### Prompt
Give the listing again word for word. Leave every image out.
[Records shown]
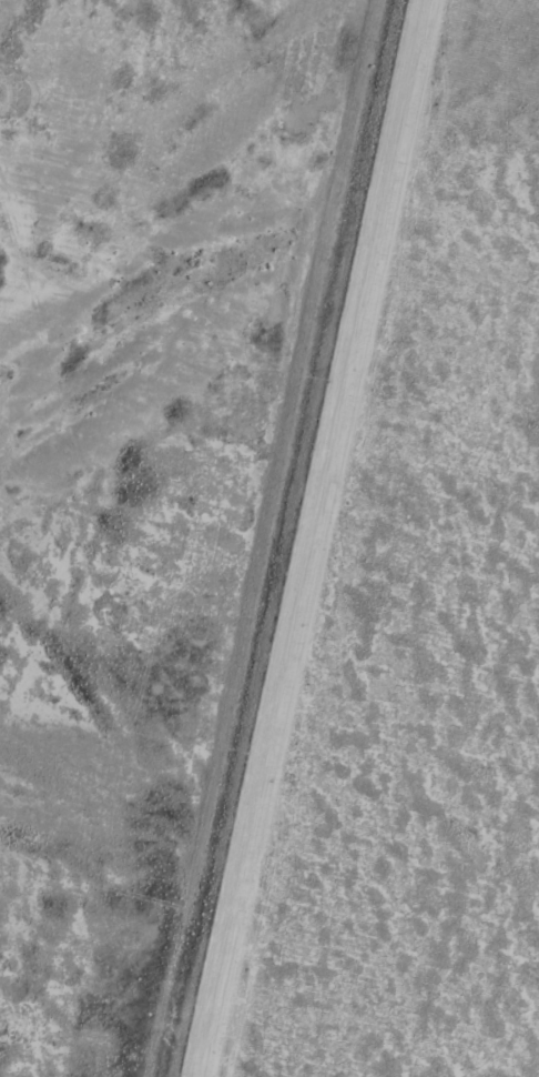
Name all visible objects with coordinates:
road: (306, 538)

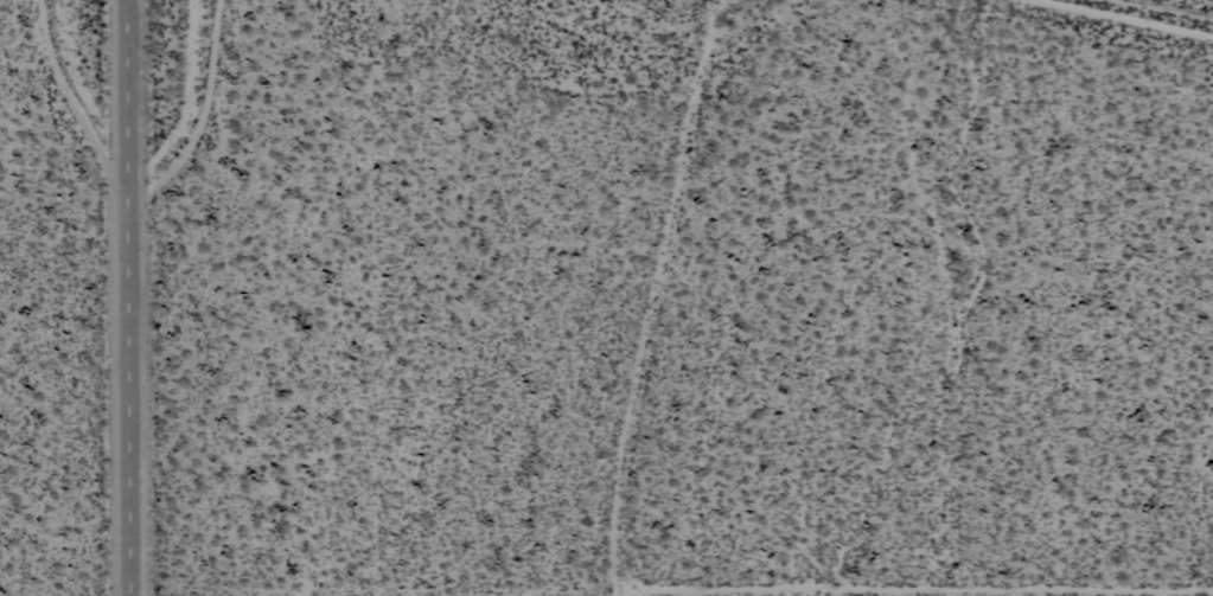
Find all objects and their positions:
road: (1144, 13)
road: (201, 115)
road: (654, 296)
road: (122, 298)
road: (916, 582)

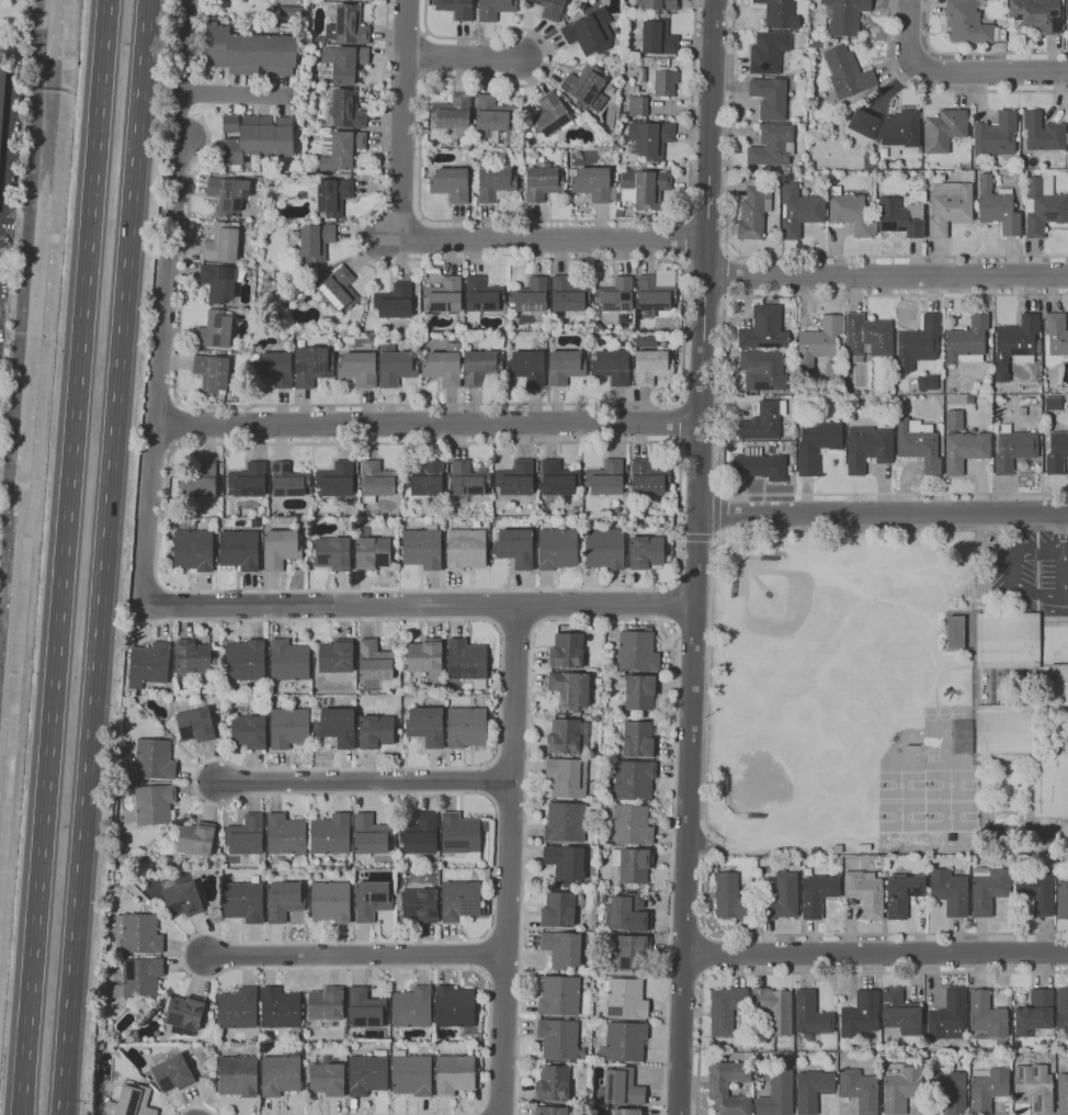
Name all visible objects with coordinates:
building: (362, 0)
building: (657, 4)
building: (456, 8)
building: (495, 8)
building: (550, 9)
building: (1066, 10)
building: (780, 14)
building: (844, 16)
building: (1034, 16)
building: (968, 22)
building: (348, 25)
park: (16, 32)
building: (590, 32)
building: (813, 32)
building: (1002, 35)
building: (657, 37)
building: (815, 43)
building: (249, 51)
building: (769, 52)
road: (974, 53)
road: (192, 56)
road: (460, 56)
building: (344, 62)
building: (847, 72)
road: (957, 72)
building: (640, 74)
building: (665, 83)
building: (586, 87)
road: (940, 92)
road: (236, 95)
building: (2, 98)
building: (769, 98)
building: (637, 105)
building: (345, 110)
building: (454, 114)
building: (550, 114)
building: (492, 117)
road: (403, 119)
building: (230, 124)
building: (888, 127)
building: (945, 130)
building: (1043, 133)
building: (994, 138)
building: (650, 139)
building: (259, 140)
road: (4, 145)
building: (772, 146)
building: (341, 149)
building: (880, 175)
building: (494, 183)
building: (543, 183)
building: (594, 183)
building: (451, 184)
building: (642, 185)
building: (228, 194)
building: (331, 196)
building: (1043, 205)
building: (998, 206)
building: (949, 207)
building: (754, 210)
building: (799, 211)
building: (851, 213)
building: (901, 217)
road: (435, 220)
road: (683, 238)
building: (316, 240)
road: (554, 240)
building: (222, 242)
road: (771, 257)
building: (312, 275)
road: (726, 275)
road: (883, 276)
building: (220, 282)
building: (339, 289)
building: (569, 294)
building: (444, 295)
building: (530, 295)
building: (616, 295)
building: (653, 296)
building: (482, 297)
building: (284, 299)
building: (320, 300)
building: (394, 301)
building: (764, 329)
building: (215, 330)
building: (867, 337)
building: (1055, 339)
building: (646, 340)
building: (820, 342)
building: (967, 342)
building: (918, 344)
building: (1014, 345)
building: (1038, 346)
road: (159, 355)
building: (444, 365)
building: (312, 366)
building: (395, 366)
building: (612, 366)
building: (652, 366)
building: (479, 367)
building: (527, 367)
building: (565, 367)
building: (988, 367)
building: (272, 368)
building: (359, 368)
building: (763, 370)
building: (833, 370)
building: (212, 373)
building: (927, 382)
road: (721, 397)
building: (898, 399)
building: (969, 400)
road: (641, 402)
building: (1053, 403)
building: (1022, 410)
building: (953, 420)
building: (763, 421)
road: (678, 422)
road: (427, 424)
building: (817, 443)
building: (918, 444)
building: (868, 447)
building: (1013, 448)
building: (965, 450)
building: (1057, 453)
building: (794, 456)
building: (761, 464)
building: (648, 477)
building: (606, 478)
building: (428, 479)
building: (515, 479)
building: (199, 480)
building: (248, 480)
building: (378, 480)
building: (557, 480)
building: (289, 481)
building: (467, 481)
building: (337, 482)
road: (679, 506)
road: (882, 513)
road: (732, 530)
road: (697, 537)
building: (516, 547)
building: (192, 548)
building: (423, 548)
building: (558, 548)
building: (604, 548)
building: (239, 549)
building: (280, 549)
building: (466, 549)
building: (371, 551)
building: (646, 552)
building: (332, 554)
road: (1013, 555)
road: (64, 557)
road: (104, 557)
road: (696, 557)
parking lot: (1029, 571)
road: (1061, 578)
park: (901, 579)
road: (672, 603)
road: (419, 606)
road: (605, 618)
park: (797, 623)
road: (516, 629)
building: (956, 630)
building: (1008, 639)
building: (638, 650)
building: (567, 651)
building: (336, 656)
building: (425, 657)
building: (192, 658)
building: (289, 660)
building: (466, 660)
building: (246, 661)
building: (375, 661)
building: (149, 664)
building: (1056, 684)
building: (573, 686)
building: (637, 692)
park: (860, 704)
building: (196, 723)
building: (218, 723)
building: (426, 725)
building: (466, 726)
building: (289, 727)
building: (337, 727)
building: (221, 730)
building: (376, 731)
building: (248, 732)
building: (567, 736)
building: (639, 739)
building: (1024, 753)
building: (154, 760)
park: (781, 762)
building: (567, 777)
road: (365, 779)
building: (634, 780)
road: (433, 792)
building: (154, 804)
building: (566, 822)
building: (632, 824)
building: (420, 834)
building: (331, 835)
building: (370, 835)
building: (462, 835)
building: (246, 836)
building: (287, 836)
building: (196, 840)
building: (864, 847)
building: (815, 850)
road: (508, 860)
building: (565, 861)
building: (632, 864)
building: (988, 888)
building: (950, 891)
building: (1037, 891)
building: (817, 892)
building: (865, 892)
building: (612, 893)
building: (902, 894)
building: (732, 898)
building: (781, 898)
building: (1062, 898)
building: (183, 899)
building: (283, 899)
building: (372, 900)
building: (460, 900)
building: (330, 901)
building: (244, 902)
building: (420, 905)
building: (559, 909)
building: (627, 913)
building: (138, 934)
road: (851, 934)
building: (562, 948)
building: (632, 952)
road: (707, 953)
road: (875, 954)
road: (356, 955)
road: (817, 972)
building: (139, 978)
building: (559, 995)
building: (626, 999)
building: (327, 1003)
building: (1062, 1007)
building: (238, 1008)
building: (280, 1008)
building: (366, 1008)
building: (412, 1008)
building: (456, 1009)
building: (775, 1009)
building: (725, 1010)
building: (185, 1012)
building: (900, 1013)
building: (1035, 1013)
building: (210, 1014)
building: (987, 1014)
building: (810, 1015)
building: (860, 1015)
building: (947, 1016)
building: (210, 1022)
building: (101, 1027)
building: (559, 1038)
building: (624, 1042)
building: (1015, 1045)
building: (209, 1046)
building: (209, 1054)
building: (173, 1073)
building: (281, 1073)
building: (368, 1074)
building: (412, 1074)
building: (454, 1075)
building: (238, 1076)
building: (147, 1078)
building: (327, 1078)
building: (1033, 1082)
building: (553, 1083)
building: (621, 1087)
building: (900, 1087)
building: (988, 1088)
building: (718, 1089)
building: (949, 1089)
building: (812, 1090)
building: (860, 1090)
building: (1063, 1094)
building: (777, 1095)
building: (131, 1102)
road: (199, 1106)
building: (555, 1111)
building: (626, 1112)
[/Records shown]
### Response to the task
Name all visible objects with coordinates:
road: (306, 538)

Find all objects and their positions:
road: (1144, 13)
road: (201, 115)
road: (654, 296)
road: (122, 298)
road: (916, 582)

Name all visible objects with coordinates:
building: (362, 0)
building: (657, 4)
building: (456, 8)
building: (495, 8)
building: (550, 9)
building: (1066, 10)
building: (780, 14)
building: (844, 16)
building: (1034, 16)
building: (968, 22)
building: (348, 25)
park: (16, 32)
building: (590, 32)
building: (813, 32)
building: (1002, 35)
building: (657, 37)
building: (815, 43)
building: (249, 51)
building: (769, 52)
road: (974, 53)
road: (192, 56)
road: (460, 56)
building: (344, 62)
building: (847, 72)
road: (957, 72)
building: (640, 74)
building: (665, 83)
building: (586, 87)
road: (940, 92)
road: (236, 95)
building: (2, 98)
building: (769, 98)
building: (637, 105)
building: (345, 110)
building: (454, 114)
building: (550, 114)
building: (492, 117)
road: (403, 119)
building: (230, 124)
building: (888, 127)
building: (945, 130)
building: (1043, 133)
building: (994, 138)
building: (650, 139)
building: (259, 140)
road: (4, 145)
building: (772, 146)
building: (341, 149)
building: (880, 175)
building: (494, 183)
building: (543, 183)
building: (594, 183)
building: (451, 184)
building: (642, 185)
building: (228, 194)
building: (331, 196)
building: (1043, 205)
building: (998, 206)
building: (949, 207)
building: (754, 210)
building: (799, 211)
building: (851, 213)
building: (901, 217)
road: (435, 220)
road: (683, 238)
building: (316, 240)
road: (554, 240)
building: (222, 242)
road: (771, 257)
building: (312, 275)
road: (726, 275)
road: (883, 276)
building: (220, 282)
building: (339, 289)
building: (569, 294)
building: (444, 295)
building: (530, 295)
building: (616, 295)
building: (653, 296)
building: (482, 297)
building: (284, 299)
building: (320, 300)
building: (394, 301)
building: (764, 329)
building: (215, 330)
building: (867, 337)
building: (1055, 339)
building: (646, 340)
building: (820, 342)
building: (967, 342)
building: (918, 344)
building: (1014, 345)
building: (1038, 346)
road: (159, 355)
building: (444, 365)
building: (312, 366)
building: (395, 366)
building: (612, 366)
building: (652, 366)
building: (479, 367)
building: (527, 367)
building: (565, 367)
building: (988, 367)
building: (272, 368)
building: (359, 368)
building: (763, 370)
building: (833, 370)
building: (212, 373)
building: (927, 382)
road: (721, 397)
building: (898, 399)
building: (969, 400)
road: (641, 402)
building: (1053, 403)
building: (1022, 410)
building: (953, 420)
building: (763, 421)
road: (678, 422)
road: (427, 424)
building: (817, 443)
building: (918, 444)
building: (868, 447)
building: (1013, 448)
building: (965, 450)
building: (1057, 453)
building: (794, 456)
building: (761, 464)
building: (648, 477)
building: (606, 478)
building: (428, 479)
building: (515, 479)
building: (199, 480)
building: (248, 480)
building: (378, 480)
building: (557, 480)
building: (289, 481)
building: (467, 481)
building: (337, 482)
road: (679, 506)
road: (882, 513)
road: (732, 530)
road: (697, 537)
building: (516, 547)
building: (192, 548)
building: (423, 548)
building: (558, 548)
building: (604, 548)
building: (239, 549)
building: (280, 549)
building: (466, 549)
building: (371, 551)
building: (646, 552)
building: (332, 554)
road: (1013, 555)
road: (64, 557)
road: (104, 557)
road: (696, 557)
parking lot: (1029, 571)
road: (1061, 578)
park: (901, 579)
road: (672, 603)
road: (419, 606)
road: (605, 618)
park: (797, 623)
road: (516, 629)
building: (956, 630)
building: (1008, 639)
building: (638, 650)
building: (567, 651)
building: (336, 656)
building: (425, 657)
building: (192, 658)
building: (289, 660)
building: (466, 660)
building: (246, 661)
building: (375, 661)
building: (149, 664)
building: (1056, 684)
building: (573, 686)
building: (637, 692)
park: (860, 704)
building: (196, 723)
building: (218, 723)
building: (426, 725)
building: (466, 726)
building: (289, 727)
building: (337, 727)
building: (221, 730)
building: (376, 731)
building: (248, 732)
building: (567, 736)
building: (639, 739)
building: (1024, 753)
building: (154, 760)
park: (781, 762)
building: (567, 777)
road: (365, 779)
building: (634, 780)
road: (433, 792)
building: (154, 804)
building: (566, 822)
building: (632, 824)
building: (420, 834)
building: (331, 835)
building: (370, 835)
building: (462, 835)
building: (246, 836)
building: (287, 836)
building: (196, 840)
building: (864, 847)
building: (815, 850)
road: (508, 860)
building: (565, 861)
building: (632, 864)
building: (988, 888)
building: (950, 891)
building: (1037, 891)
building: (817, 892)
building: (865, 892)
building: (612, 893)
building: (902, 894)
building: (732, 898)
building: (781, 898)
building: (1062, 898)
building: (183, 899)
building: (283, 899)
building: (372, 900)
building: (460, 900)
building: (330, 901)
building: (244, 902)
building: (420, 905)
building: (559, 909)
building: (627, 913)
building: (138, 934)
road: (851, 934)
building: (562, 948)
building: (632, 952)
road: (707, 953)
road: (875, 954)
road: (356, 955)
road: (817, 972)
building: (139, 978)
building: (559, 995)
building: (626, 999)
building: (327, 1003)
building: (1062, 1007)
building: (238, 1008)
building: (280, 1008)
building: (366, 1008)
building: (412, 1008)
building: (456, 1009)
building: (775, 1009)
building: (725, 1010)
building: (185, 1012)
building: (900, 1013)
building: (1035, 1013)
building: (210, 1014)
building: (987, 1014)
building: (810, 1015)
building: (860, 1015)
building: (947, 1016)
building: (210, 1022)
building: (101, 1027)
building: (559, 1038)
building: (624, 1042)
building: (1015, 1045)
building: (209, 1046)
building: (209, 1054)
building: (173, 1073)
building: (281, 1073)
building: (368, 1074)
building: (412, 1074)
building: (454, 1075)
building: (238, 1076)
building: (147, 1078)
building: (327, 1078)
building: (1033, 1082)
building: (553, 1083)
building: (621, 1087)
building: (900, 1087)
building: (988, 1088)
building: (718, 1089)
building: (949, 1089)
building: (812, 1090)
building: (860, 1090)
building: (1063, 1094)
building: (777, 1095)
building: (131, 1102)
road: (199, 1106)
building: (555, 1111)
building: (626, 1112)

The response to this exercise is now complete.